=== Supplied information ===

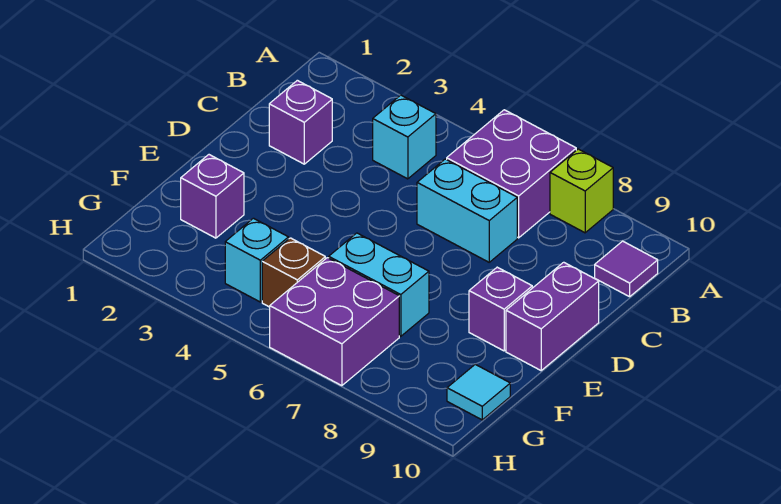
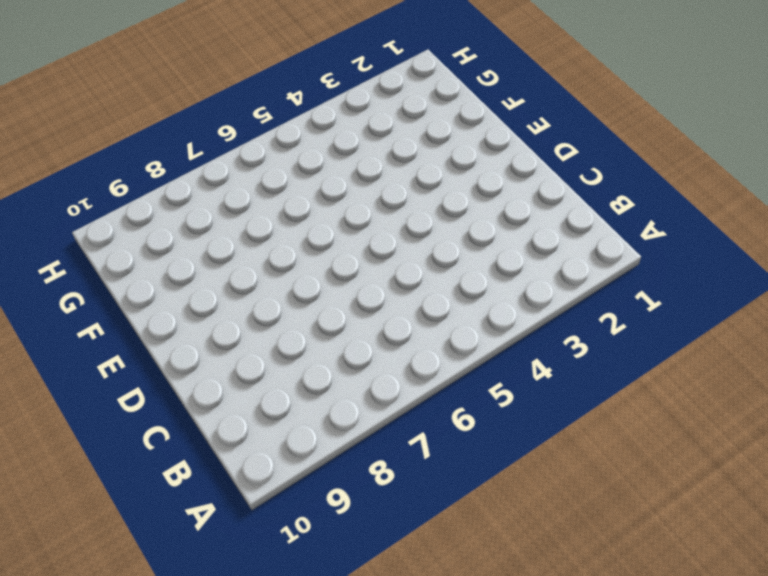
none -> purple 2x2 brick [447,110,576,238]
none -> lime 1x1 brick [550,149,613,233]
none -> cyan 1x1 brick [373,95,436,179]

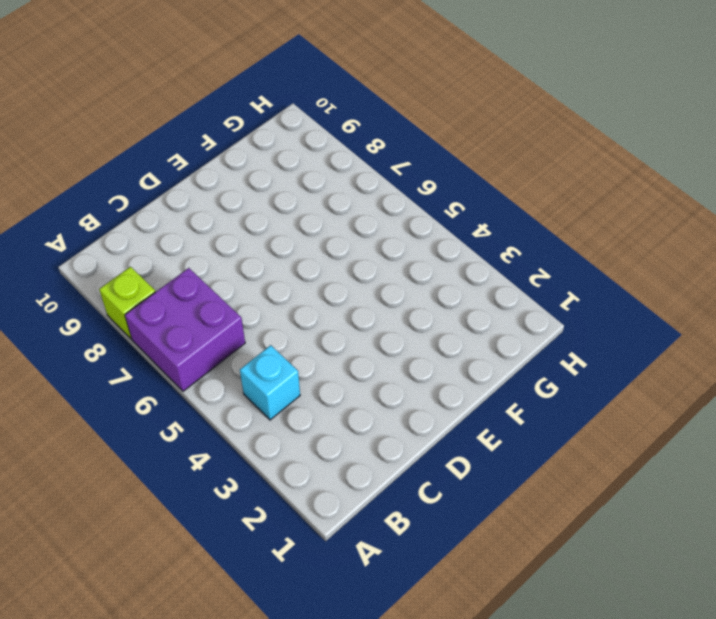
none -> purple 1x1 tile [595,241,658,297]
none -> purple 1x1 brick [269,80,332,164]
none -> cyan 1x2 brick [417,159,517,262]

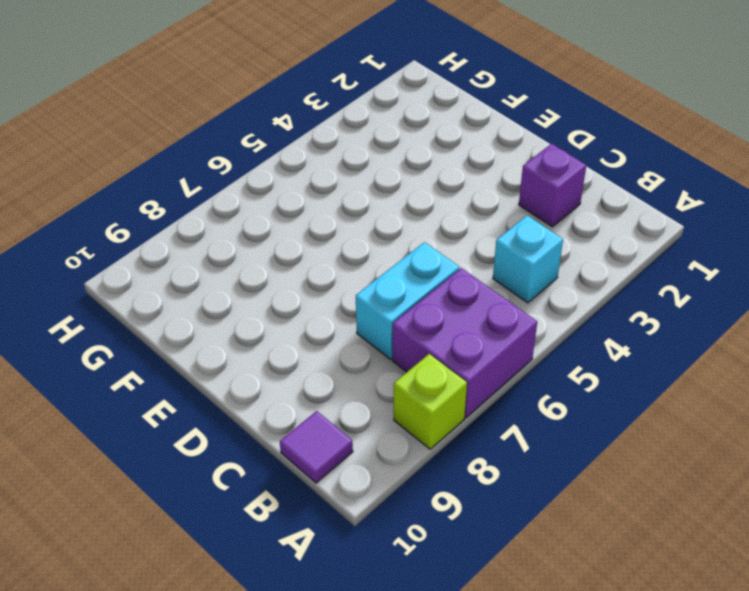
none -> purple 1x2 brick [506,262,599,370]
none -> purple 1x1 brick [469,267,532,351]
none -> purple 1x1 brick [181,155,244,238]

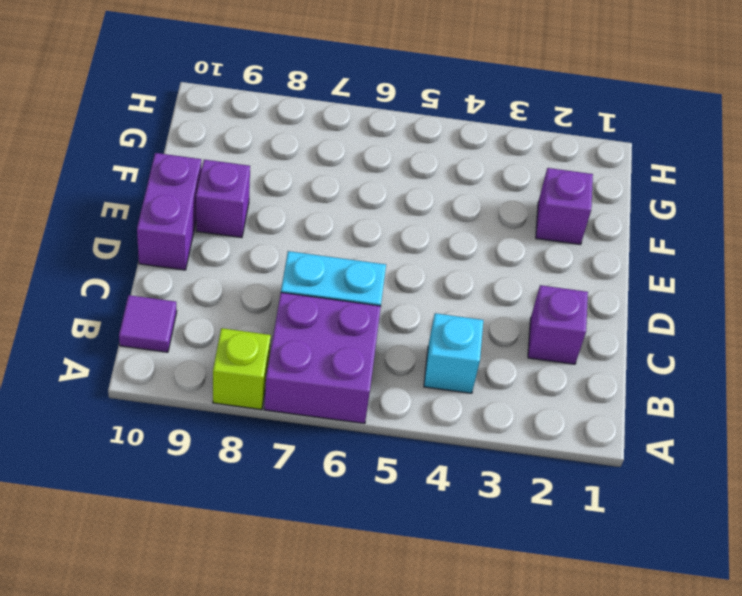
none -> cyan 1x2 brick [329,233,429,336]
none -> cyan 1x1 brick [225,218,289,302]
none -> brown 1x1 brick [262,238,325,307]

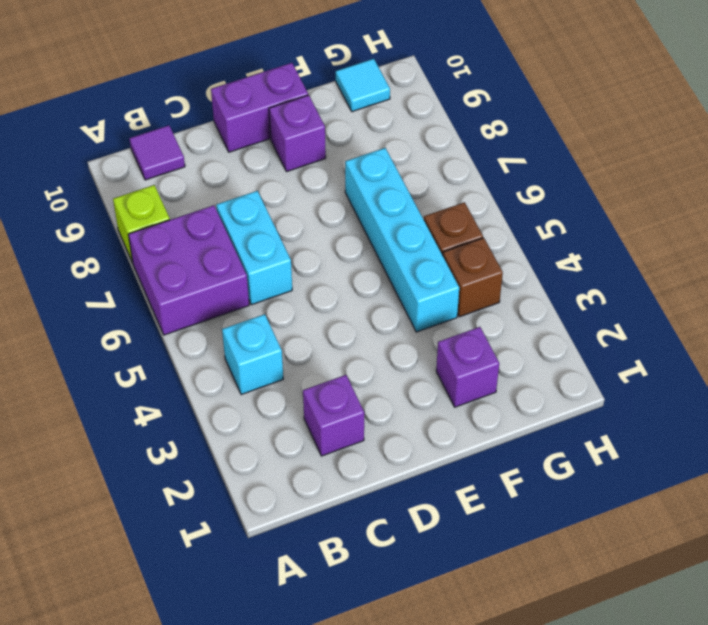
cyan 1x4 brick [345,148,459,332] -> cyan 1x2 brick [329,233,429,336]
brown 1x1 brick [443,238,503,317] -> cyan 1x1 brick [225,218,289,302]
none -> purple 2x2 brick [270,258,399,386]

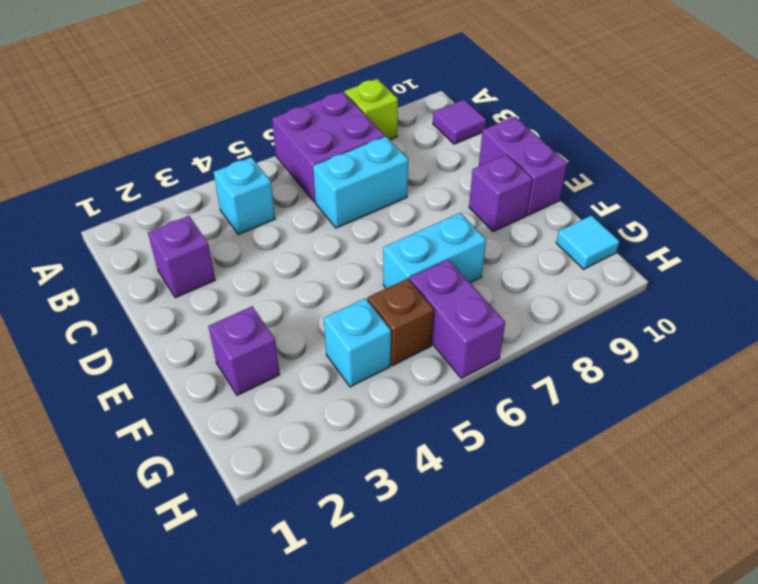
purple 1x2 brick [409,260,505,378] -> purple 2x2 brick [270,258,399,386]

===

# The task
Reproduce exactly and only the lines from the "none -> cyan 1x1 brick [225,218,289,302]" line to the last line of the records above. Do not carry over any pictures.

# Result of the exercise
none -> cyan 1x1 brick [225,218,289,302]
none -> brown 1x1 brick [262,238,325,307]

cyan 1x4 brick [345,148,459,332] -> cyan 1x2 brick [329,233,429,336]
brown 1x1 brick [443,238,503,317] -> cyan 1x1 brick [225,218,289,302]
none -> purple 2x2 brick [270,258,399,386]

purple 1x2 brick [409,260,505,378] -> purple 2x2 brick [270,258,399,386]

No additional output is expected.